- _Exercise requirements_:
For the data below, give again exactly the lines from the one containing "red heart |" through the one containing "missing | red", both ends included, and no others.

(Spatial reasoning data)
- - -

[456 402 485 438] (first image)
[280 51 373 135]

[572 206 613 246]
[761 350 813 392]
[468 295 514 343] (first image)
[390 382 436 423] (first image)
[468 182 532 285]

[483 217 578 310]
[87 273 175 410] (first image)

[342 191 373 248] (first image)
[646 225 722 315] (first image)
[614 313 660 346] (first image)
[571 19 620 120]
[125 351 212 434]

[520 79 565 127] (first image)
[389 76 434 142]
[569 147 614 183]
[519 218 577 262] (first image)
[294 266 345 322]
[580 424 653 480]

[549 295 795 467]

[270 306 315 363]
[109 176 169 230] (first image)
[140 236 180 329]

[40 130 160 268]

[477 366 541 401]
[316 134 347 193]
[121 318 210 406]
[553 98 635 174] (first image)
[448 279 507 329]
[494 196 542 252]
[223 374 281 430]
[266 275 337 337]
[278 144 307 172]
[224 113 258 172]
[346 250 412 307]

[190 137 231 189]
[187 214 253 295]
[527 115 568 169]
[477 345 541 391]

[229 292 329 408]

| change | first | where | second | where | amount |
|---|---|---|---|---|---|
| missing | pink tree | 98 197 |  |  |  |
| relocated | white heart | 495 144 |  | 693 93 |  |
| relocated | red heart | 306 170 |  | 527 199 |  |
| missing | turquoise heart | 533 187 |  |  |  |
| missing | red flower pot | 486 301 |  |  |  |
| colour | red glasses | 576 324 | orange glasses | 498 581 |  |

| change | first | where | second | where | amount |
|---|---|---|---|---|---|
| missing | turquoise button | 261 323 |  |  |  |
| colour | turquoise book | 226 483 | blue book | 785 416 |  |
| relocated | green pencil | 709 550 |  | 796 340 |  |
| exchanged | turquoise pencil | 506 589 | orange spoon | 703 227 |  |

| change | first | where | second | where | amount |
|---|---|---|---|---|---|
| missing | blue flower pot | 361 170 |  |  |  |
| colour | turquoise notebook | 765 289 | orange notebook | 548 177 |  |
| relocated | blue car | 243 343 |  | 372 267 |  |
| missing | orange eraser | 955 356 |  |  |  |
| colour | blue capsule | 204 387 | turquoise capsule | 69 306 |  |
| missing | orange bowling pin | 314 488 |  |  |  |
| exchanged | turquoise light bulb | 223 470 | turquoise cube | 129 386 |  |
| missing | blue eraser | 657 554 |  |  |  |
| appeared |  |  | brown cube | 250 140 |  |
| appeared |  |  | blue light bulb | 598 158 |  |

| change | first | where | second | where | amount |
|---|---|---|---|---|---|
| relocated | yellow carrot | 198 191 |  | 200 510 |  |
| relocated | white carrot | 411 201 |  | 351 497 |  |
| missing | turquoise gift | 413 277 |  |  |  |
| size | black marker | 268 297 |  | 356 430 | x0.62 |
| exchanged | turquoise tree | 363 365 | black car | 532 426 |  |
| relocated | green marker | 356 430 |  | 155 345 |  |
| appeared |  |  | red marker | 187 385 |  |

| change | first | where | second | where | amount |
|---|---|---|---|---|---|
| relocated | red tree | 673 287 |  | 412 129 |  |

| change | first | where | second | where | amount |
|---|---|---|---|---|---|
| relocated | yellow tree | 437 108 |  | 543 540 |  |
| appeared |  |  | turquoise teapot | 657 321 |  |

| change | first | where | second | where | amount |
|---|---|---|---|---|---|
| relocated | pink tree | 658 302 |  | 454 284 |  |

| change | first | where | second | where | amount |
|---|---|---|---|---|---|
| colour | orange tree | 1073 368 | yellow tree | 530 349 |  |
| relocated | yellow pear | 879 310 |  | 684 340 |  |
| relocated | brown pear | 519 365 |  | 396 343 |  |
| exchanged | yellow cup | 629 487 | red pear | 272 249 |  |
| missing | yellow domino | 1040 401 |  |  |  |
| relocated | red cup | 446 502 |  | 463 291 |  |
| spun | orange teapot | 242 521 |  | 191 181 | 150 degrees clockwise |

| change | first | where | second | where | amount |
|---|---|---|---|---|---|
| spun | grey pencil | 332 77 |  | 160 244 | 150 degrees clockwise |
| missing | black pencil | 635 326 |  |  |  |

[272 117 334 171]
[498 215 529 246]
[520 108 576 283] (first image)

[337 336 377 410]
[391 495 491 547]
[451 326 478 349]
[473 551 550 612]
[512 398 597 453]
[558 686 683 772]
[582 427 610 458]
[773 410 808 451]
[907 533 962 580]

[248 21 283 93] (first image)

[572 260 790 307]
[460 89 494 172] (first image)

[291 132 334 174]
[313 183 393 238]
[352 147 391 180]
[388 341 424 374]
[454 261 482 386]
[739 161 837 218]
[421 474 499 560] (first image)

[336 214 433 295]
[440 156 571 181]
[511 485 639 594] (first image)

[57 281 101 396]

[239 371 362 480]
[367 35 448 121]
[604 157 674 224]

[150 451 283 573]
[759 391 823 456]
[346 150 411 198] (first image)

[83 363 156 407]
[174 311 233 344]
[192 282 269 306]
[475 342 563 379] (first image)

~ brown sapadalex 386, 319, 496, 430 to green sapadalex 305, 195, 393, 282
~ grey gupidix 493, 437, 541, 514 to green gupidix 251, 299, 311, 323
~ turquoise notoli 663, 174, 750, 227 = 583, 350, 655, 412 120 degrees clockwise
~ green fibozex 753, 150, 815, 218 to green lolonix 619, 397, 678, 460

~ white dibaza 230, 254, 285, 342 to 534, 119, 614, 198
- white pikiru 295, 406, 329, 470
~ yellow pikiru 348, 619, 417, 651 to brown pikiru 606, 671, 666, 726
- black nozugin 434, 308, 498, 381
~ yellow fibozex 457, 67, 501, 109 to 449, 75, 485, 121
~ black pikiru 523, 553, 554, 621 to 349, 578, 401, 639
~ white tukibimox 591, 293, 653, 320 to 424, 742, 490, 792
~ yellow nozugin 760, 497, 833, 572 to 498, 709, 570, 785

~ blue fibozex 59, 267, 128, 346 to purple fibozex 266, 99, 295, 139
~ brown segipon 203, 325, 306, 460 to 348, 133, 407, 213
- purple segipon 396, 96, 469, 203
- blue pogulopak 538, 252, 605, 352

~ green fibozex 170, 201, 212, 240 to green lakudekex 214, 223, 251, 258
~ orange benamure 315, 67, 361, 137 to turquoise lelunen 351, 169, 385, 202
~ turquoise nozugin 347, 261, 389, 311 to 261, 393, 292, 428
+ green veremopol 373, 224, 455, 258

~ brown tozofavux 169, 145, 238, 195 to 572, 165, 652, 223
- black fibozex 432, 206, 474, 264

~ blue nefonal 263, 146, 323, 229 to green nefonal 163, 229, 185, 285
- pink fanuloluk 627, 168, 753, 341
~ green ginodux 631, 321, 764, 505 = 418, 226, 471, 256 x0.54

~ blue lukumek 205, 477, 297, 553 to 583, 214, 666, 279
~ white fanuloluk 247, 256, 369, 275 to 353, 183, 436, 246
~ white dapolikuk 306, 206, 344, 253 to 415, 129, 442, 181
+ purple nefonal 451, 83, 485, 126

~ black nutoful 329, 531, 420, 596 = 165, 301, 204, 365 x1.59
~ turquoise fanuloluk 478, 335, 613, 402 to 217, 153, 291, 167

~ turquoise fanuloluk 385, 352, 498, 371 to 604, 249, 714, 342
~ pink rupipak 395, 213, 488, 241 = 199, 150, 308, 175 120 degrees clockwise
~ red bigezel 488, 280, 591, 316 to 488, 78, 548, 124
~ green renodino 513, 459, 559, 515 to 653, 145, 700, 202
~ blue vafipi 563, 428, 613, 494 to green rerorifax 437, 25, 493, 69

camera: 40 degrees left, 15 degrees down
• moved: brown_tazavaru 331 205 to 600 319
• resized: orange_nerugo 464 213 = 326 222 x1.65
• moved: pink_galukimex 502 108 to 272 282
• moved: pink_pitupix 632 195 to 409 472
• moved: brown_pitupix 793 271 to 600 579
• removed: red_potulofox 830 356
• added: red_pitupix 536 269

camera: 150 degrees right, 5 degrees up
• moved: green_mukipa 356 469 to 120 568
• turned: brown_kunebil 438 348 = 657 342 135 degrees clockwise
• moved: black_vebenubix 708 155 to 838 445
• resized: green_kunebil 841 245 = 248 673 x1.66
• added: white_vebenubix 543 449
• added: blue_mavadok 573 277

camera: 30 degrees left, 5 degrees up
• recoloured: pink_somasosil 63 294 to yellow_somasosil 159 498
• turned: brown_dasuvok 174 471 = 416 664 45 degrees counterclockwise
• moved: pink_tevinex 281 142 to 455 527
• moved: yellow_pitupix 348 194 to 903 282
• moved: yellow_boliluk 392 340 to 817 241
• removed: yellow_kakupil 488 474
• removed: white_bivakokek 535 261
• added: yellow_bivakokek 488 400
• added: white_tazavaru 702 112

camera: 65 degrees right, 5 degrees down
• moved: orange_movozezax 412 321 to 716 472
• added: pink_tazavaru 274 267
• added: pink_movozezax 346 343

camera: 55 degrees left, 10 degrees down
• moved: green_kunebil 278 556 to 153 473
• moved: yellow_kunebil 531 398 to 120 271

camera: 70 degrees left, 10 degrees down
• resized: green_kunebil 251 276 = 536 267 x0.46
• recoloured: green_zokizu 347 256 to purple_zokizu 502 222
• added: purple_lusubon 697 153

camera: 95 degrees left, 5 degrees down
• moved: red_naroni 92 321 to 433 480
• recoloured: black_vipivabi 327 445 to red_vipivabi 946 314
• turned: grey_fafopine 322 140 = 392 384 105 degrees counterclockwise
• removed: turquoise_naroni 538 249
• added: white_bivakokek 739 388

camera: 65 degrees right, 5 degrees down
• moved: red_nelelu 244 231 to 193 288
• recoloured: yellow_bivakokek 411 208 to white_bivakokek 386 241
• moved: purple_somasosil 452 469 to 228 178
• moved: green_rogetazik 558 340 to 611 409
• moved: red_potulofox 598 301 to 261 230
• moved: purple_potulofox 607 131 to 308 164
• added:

- - -

- _Reply_:
| relocated | red heart | 306 170 |  | 527 199 |  |
| missing | turquoise heart | 533 187 |  |  |  |
| missing | red flower pot | 486 301 |  |  |  |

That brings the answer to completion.